### YOUR INSTRUCTIONS
Return, word for word, only the lines of the data below that lie between the line with "K1 pin NC: none -> VCC" and the line with "C103: 4.7uF (plus", those two lines included.

-----

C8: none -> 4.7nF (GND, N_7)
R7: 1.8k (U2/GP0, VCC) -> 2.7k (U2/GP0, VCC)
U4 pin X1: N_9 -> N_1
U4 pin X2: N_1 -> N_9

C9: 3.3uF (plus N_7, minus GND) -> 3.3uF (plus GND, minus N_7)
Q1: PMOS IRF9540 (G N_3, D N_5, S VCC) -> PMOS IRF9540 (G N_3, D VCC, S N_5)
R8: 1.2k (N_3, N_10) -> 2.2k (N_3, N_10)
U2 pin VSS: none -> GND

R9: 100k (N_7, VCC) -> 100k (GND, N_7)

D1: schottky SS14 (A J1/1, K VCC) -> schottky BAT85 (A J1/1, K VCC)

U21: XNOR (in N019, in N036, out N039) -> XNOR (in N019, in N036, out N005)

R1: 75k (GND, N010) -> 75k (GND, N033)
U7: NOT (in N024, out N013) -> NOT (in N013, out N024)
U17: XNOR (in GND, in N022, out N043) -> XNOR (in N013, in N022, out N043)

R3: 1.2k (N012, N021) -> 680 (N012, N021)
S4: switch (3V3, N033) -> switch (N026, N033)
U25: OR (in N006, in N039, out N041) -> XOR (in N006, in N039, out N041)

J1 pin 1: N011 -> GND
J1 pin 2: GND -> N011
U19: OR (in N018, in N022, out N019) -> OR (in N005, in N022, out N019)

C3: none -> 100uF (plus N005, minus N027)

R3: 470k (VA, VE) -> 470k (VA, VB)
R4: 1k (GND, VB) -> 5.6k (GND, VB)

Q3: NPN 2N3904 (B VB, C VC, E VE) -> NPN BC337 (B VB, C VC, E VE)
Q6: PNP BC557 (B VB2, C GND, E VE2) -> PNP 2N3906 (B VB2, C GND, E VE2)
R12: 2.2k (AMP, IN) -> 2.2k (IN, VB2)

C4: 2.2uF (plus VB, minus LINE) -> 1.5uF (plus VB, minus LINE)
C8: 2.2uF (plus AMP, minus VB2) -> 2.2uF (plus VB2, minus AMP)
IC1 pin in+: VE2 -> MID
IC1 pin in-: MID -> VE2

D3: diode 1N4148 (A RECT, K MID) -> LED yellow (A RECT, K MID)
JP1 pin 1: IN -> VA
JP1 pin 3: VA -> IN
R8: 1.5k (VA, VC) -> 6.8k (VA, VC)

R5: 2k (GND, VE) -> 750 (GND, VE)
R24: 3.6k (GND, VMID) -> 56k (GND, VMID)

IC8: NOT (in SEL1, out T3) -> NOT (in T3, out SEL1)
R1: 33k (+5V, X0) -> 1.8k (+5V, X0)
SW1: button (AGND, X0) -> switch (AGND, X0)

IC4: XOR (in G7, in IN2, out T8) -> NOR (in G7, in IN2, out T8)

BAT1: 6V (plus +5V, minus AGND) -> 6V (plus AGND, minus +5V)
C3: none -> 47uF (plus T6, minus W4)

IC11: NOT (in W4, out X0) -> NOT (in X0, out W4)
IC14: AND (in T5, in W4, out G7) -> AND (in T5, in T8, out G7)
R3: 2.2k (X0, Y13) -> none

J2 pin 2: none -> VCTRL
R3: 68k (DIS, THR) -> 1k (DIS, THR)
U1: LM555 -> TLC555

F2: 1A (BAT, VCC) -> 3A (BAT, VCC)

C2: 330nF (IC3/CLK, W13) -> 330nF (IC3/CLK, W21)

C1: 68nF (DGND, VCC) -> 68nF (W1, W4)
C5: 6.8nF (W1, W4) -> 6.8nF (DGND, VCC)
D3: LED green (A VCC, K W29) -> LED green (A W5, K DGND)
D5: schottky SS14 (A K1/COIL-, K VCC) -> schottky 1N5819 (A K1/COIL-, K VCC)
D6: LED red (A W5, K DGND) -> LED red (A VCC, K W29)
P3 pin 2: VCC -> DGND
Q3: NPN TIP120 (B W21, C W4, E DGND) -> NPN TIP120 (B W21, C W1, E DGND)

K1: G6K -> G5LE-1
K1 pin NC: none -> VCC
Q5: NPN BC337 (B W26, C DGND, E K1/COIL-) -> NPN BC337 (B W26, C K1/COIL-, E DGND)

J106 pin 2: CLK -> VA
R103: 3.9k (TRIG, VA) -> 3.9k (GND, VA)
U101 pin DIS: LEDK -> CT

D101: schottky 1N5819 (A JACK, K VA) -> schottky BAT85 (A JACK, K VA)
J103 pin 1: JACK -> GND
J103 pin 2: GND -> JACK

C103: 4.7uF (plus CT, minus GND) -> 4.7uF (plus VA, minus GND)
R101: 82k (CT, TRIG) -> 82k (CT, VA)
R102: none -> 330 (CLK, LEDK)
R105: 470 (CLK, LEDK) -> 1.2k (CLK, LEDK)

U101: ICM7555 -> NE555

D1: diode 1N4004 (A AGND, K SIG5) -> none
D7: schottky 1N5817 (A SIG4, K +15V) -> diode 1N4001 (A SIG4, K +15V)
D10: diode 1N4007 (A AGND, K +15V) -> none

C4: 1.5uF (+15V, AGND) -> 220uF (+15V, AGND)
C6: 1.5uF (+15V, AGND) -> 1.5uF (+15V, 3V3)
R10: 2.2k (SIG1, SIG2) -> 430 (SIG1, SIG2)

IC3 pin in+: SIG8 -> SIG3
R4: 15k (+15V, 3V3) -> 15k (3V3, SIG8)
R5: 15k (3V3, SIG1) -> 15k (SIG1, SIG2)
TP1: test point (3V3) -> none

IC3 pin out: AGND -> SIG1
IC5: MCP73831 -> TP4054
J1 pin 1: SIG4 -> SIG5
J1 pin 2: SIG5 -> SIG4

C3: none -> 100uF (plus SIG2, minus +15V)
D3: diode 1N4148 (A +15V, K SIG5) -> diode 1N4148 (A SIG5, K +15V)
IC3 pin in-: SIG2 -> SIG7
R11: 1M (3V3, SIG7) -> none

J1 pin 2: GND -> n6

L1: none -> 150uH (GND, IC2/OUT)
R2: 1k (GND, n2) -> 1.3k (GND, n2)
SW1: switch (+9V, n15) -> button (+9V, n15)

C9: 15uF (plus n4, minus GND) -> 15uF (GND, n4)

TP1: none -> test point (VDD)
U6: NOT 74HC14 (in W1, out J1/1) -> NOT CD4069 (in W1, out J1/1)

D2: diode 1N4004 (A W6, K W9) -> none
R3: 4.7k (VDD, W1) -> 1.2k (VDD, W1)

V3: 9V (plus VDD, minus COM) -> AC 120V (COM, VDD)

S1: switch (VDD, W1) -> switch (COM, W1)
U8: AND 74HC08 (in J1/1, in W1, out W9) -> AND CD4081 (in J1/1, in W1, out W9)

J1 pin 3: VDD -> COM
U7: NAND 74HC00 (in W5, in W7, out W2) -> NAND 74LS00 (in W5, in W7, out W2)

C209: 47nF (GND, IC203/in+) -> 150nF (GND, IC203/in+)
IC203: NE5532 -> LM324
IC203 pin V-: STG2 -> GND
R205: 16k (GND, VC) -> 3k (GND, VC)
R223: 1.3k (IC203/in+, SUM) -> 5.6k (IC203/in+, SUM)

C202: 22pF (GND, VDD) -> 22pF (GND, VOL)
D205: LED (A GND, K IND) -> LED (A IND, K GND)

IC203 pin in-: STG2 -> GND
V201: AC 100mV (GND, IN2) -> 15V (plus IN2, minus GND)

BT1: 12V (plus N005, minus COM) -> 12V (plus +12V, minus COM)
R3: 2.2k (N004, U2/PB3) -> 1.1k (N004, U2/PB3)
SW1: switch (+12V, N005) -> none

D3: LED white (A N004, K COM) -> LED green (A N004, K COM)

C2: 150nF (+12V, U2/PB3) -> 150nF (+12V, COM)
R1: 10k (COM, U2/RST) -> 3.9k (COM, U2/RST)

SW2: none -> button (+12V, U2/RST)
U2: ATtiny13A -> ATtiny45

-----

### COMPLETED TASK
K1 pin NC: none -> VCC
Q5: NPN BC337 (B W26, C DGND, E K1/COIL-) -> NPN BC337 (B W26, C K1/COIL-, E DGND)

J106 pin 2: CLK -> VA
R103: 3.9k (TRIG, VA) -> 3.9k (GND, VA)
U101 pin DIS: LEDK -> CT

D101: schottky 1N5819 (A JACK, K VA) -> schottky BAT85 (A JACK, K VA)
J103 pin 1: JACK -> GND
J103 pin 2: GND -> JACK

C103: 4.7uF (plus CT, minus GND) -> 4.7uF (plus VA, minus GND)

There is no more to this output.